Work instructions: Please restate, word for word, the lines below that begin at the one with "camera: 170 degrees left, 10 degrees down" and end at the one with "(497, 183) = (274, 259): turquoise". Leave out all other lines.

START Material for the task

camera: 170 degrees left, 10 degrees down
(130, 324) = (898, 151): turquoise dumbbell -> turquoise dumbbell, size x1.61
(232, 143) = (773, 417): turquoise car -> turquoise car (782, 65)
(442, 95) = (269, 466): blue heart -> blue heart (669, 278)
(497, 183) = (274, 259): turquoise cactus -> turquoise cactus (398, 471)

END Material for the task
START Material for the task

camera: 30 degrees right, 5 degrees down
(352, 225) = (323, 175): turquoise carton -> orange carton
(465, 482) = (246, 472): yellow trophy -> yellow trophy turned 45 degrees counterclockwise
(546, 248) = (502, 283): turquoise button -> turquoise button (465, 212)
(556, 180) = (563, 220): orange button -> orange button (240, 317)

END Material for the task
START Material for the task

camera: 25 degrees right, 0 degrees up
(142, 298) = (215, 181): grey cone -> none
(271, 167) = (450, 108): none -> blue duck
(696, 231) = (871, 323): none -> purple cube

END Material for the task

Your response:
camera: 170 degrees left, 10 degrees down
(130, 324) = (898, 151): turquoise dumbbell -> turquoise dumbbell, size x1.61
(232, 143) = (773, 417): turquoise car -> turquoise car (782, 65)
(442, 95) = (269, 466): blue heart -> blue heart (669, 278)
(497, 183) = (274, 259): turquoise cactus -> turquoise cactus (398, 471)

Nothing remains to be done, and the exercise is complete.